**About this task**
Beginning with the line that includes "(518, 130) = (240, 320): pink" and ending with the last line of the listing below, write out each line exactly, with no other output.

:: Material provided

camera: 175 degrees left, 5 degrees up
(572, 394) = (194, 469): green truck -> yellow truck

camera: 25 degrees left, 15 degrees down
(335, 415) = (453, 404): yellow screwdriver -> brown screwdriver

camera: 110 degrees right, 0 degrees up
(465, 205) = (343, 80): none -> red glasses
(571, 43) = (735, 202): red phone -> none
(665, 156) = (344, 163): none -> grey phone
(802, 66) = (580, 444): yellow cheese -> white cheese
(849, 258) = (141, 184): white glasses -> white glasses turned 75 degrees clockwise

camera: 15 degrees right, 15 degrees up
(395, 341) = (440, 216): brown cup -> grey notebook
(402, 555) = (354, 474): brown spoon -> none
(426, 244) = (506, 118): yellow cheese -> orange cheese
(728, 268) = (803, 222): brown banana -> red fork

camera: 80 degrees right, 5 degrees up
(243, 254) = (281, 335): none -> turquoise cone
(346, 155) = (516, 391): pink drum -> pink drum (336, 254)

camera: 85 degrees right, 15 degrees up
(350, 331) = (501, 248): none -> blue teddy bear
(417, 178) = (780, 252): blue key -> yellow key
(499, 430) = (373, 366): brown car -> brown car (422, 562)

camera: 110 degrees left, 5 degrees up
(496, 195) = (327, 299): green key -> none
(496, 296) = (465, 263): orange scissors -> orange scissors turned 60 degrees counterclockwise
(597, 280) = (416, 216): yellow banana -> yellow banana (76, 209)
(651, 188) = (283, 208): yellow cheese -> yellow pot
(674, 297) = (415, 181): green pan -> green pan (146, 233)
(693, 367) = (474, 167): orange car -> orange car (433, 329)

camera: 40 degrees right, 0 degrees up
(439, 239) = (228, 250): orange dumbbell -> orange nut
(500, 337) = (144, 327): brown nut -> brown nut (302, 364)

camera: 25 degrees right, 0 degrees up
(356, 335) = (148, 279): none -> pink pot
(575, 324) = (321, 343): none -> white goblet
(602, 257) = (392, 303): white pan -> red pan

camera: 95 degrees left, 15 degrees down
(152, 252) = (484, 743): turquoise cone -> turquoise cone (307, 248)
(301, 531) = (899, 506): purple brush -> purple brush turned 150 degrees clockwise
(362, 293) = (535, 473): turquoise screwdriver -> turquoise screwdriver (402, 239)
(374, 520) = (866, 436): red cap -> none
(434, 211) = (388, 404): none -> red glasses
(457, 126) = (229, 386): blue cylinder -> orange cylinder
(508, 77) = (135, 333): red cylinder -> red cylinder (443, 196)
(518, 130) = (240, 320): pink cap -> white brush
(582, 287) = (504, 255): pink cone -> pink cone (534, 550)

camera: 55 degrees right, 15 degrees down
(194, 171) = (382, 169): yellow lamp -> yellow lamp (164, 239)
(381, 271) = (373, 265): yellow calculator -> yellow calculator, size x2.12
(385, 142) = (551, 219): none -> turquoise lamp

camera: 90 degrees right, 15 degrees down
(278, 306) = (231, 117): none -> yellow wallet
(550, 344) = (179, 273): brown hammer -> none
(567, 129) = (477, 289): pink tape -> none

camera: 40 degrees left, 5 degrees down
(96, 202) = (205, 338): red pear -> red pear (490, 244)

::::

**Finished exercise**
(518, 130) = (240, 320): pink cap -> white brush
(582, 287) = (504, 255): pink cone -> pink cone (534, 550)

camera: 55 degrees right, 15 degrees down
(194, 171) = (382, 169): yellow lamp -> yellow lamp (164, 239)
(381, 271) = (373, 265): yellow calculator -> yellow calculator, size x2.12
(385, 142) = (551, 219): none -> turquoise lamp

camera: 90 degrees right, 15 degrees down
(278, 306) = (231, 117): none -> yellow wallet
(550, 344) = (179, 273): brown hammer -> none
(567, 129) = (477, 289): pink tape -> none

camera: 40 degrees left, 5 degrees down
(96, 202) = (205, 338): red pear -> red pear (490, 244)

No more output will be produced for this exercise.